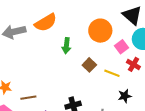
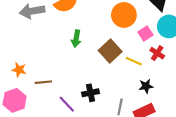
green arrow: (66, 46) -> (76, 39), moved
brown square: (89, 65) -> (110, 51), size x1.5

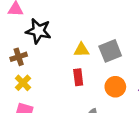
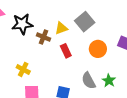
brown cross: (19, 57) -> (43, 37), moved, turned -32

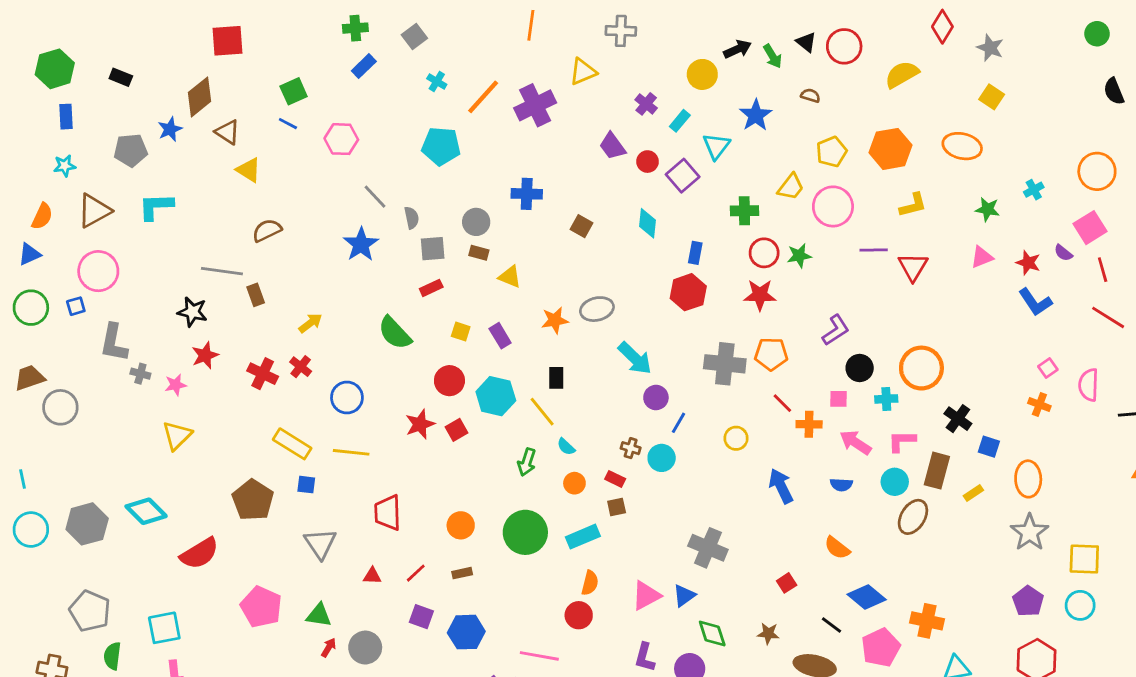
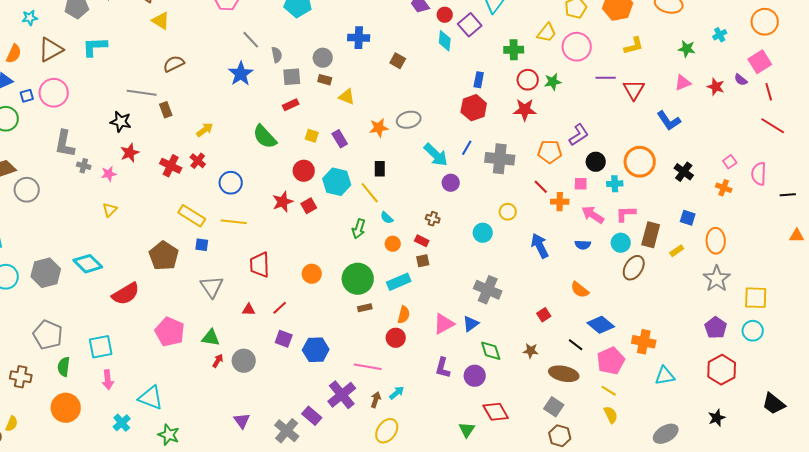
cyan diamond: (648, 223) -> (445, 41), moved
blue L-shape: (1035, 302) -> (669, 121), moved
blue square: (76, 306) -> (27, 96), moved
orange pentagon: (771, 354) -> (550, 152), moved
black cross: (958, 419) -> (684, 172), moved
blue line: (678, 423) -> (467, 148), moved
yellow triangle: (177, 435) -> (110, 210), size x0.7
cyan circle: (662, 458) -> (483, 233), moved
brown rectangle: (462, 573) -> (365, 308), moved

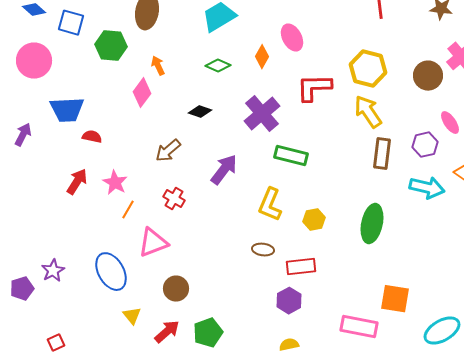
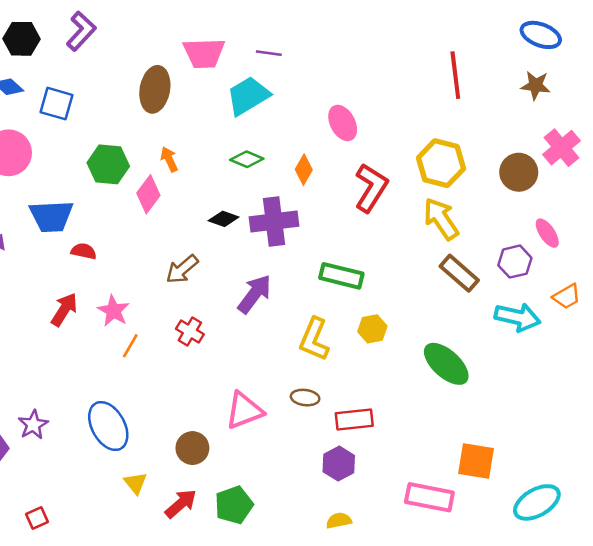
green hexagon: (111, 46) -> (108, 164), moved
orange diamond: (262, 57) -> (304, 170), moved
red L-shape: (314, 88) -> (371, 188), turned 123
purple cross: (262, 114) -> (274, 221), moved, turned 33
brown rectangle: (382, 154) -> (459, 273), turned -56
yellow hexagon: (314, 220) -> (372, 329), moved
green ellipse: (372, 224) -> (446, 364), turned -60
pink triangle: (153, 243) -> (244, 410), moved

┄┄┄┄┄┄

Exercise aim:
Output the records exactly as they appear, skipping any pictures.

Task output:
green arrow: (66, 46) -> (76, 39), moved
brown square: (89, 65) -> (110, 51), size x1.5

brown cross: (19, 57) -> (43, 37), moved, turned -32

cyan diamond: (648, 223) -> (445, 41), moved
blue L-shape: (1035, 302) -> (669, 121), moved
blue square: (76, 306) -> (27, 96), moved
orange pentagon: (771, 354) -> (550, 152), moved
black cross: (958, 419) -> (684, 172), moved
blue line: (678, 423) -> (467, 148), moved
yellow triangle: (177, 435) -> (110, 210), size x0.7
cyan circle: (662, 458) -> (483, 233), moved
brown rectangle: (462, 573) -> (365, 308), moved

green hexagon: (111, 46) -> (108, 164), moved
orange diamond: (262, 57) -> (304, 170), moved
red L-shape: (314, 88) -> (371, 188), turned 123
purple cross: (262, 114) -> (274, 221), moved, turned 33
brown rectangle: (382, 154) -> (459, 273), turned -56
yellow hexagon: (314, 220) -> (372, 329), moved
green ellipse: (372, 224) -> (446, 364), turned -60
pink triangle: (153, 243) -> (244, 410), moved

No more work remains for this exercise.